── Material for this exercise ──
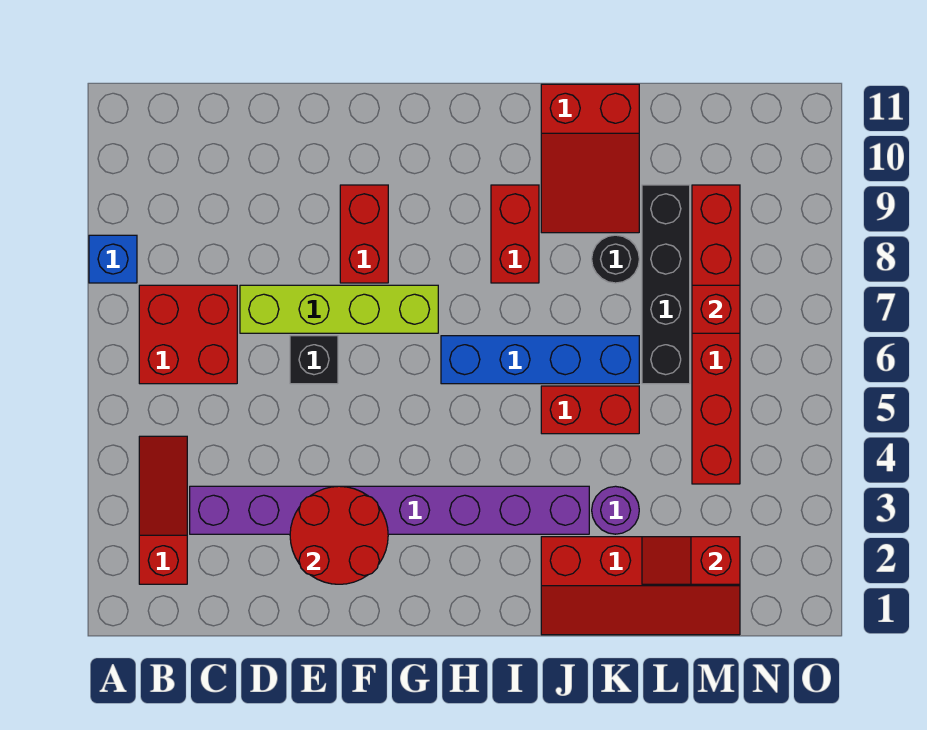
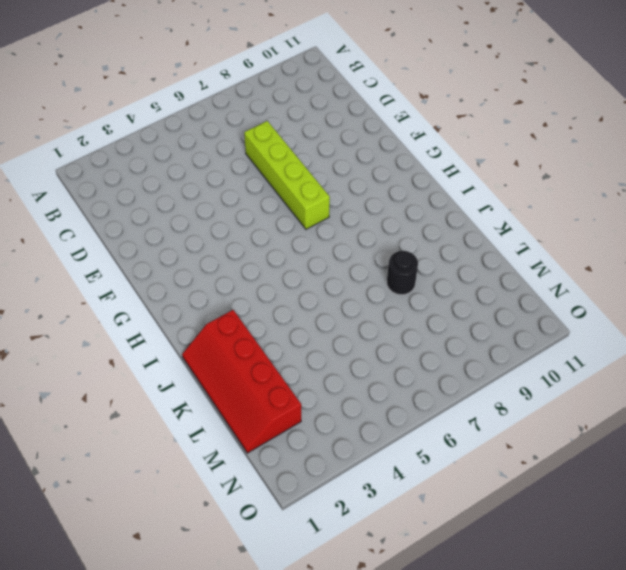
none -> blue brick A8 level 1
none -> red slope B2:B4 level 1 top 2
none -> red brick B6:C7 level 1

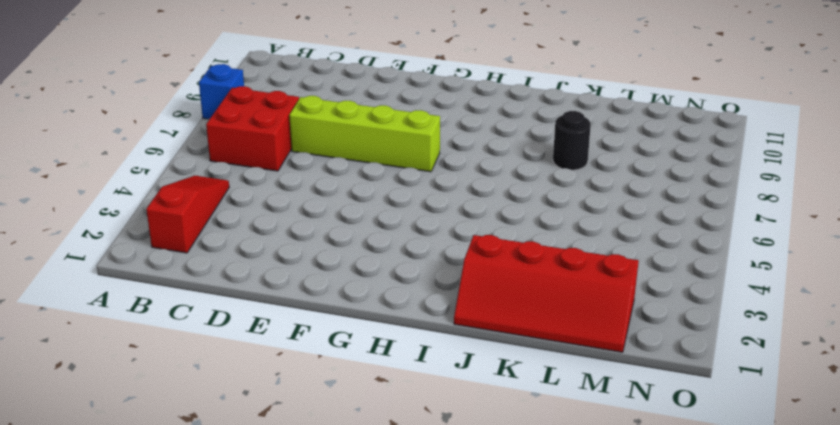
none -> purple brick C3:J3 level 1
none -> black brick E6 level 1
none -> red brick F8:F9 level 1

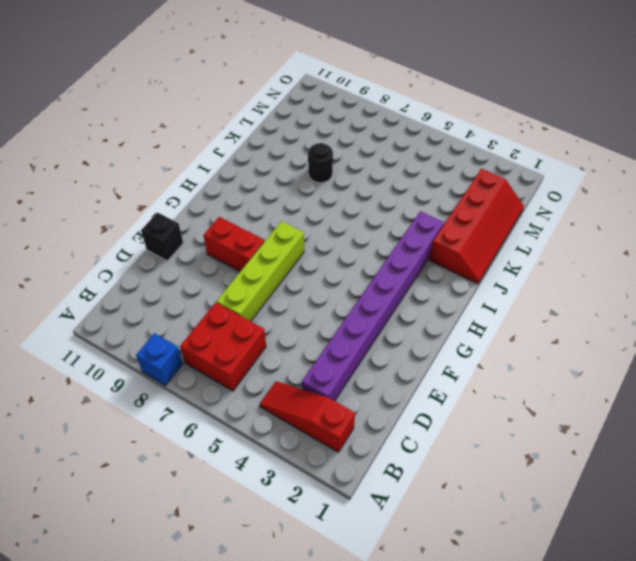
black brick E11 level 1 -> black brick E6 level 1
none -> blue brick H6:K6 level 1
none -> red brick I8:I9 level 1
none -> red brick J5:K5 level 1

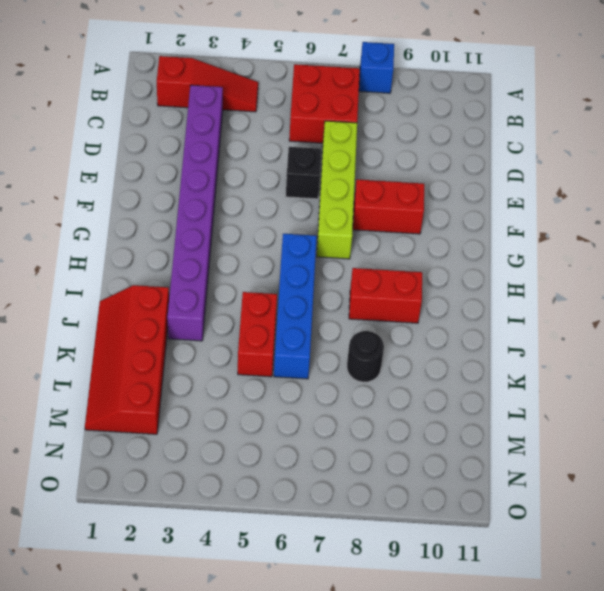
none -> red slope J9:K11 level 1 top 11
none -> purple round brick K3 level 1
none -> black brick L6:L9 level 1

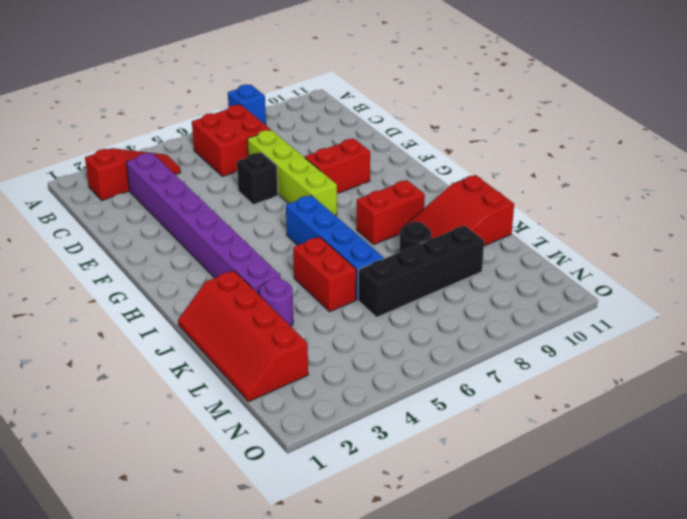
none -> red brick M4:M9 level 1
none -> red round brick E2:F3 level 2
none -> red slope L2:M2 level 2 top M

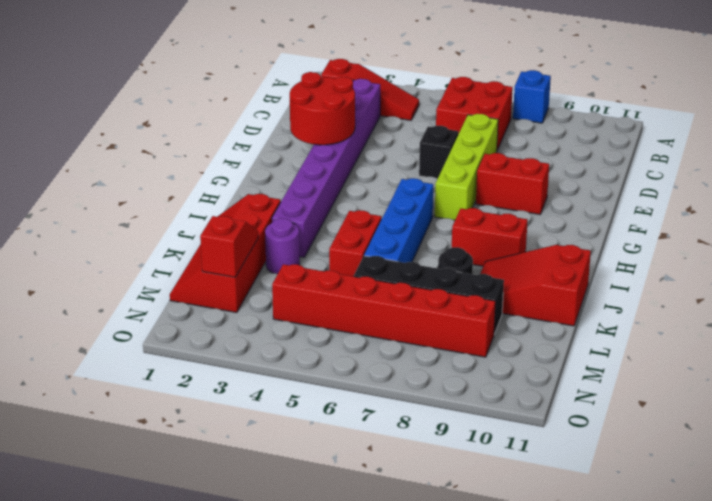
none -> red brick M7 level 2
───
## [Aim of the exercise]
Give back, word for word, the lines from the one containing "none -> red slope L2:M2 level 2 top M" through the last line of the listing above; include both ends and exclude the pictures.

## [Response to this exercise]
none -> red slope L2:M2 level 2 top M

none -> red brick M7 level 2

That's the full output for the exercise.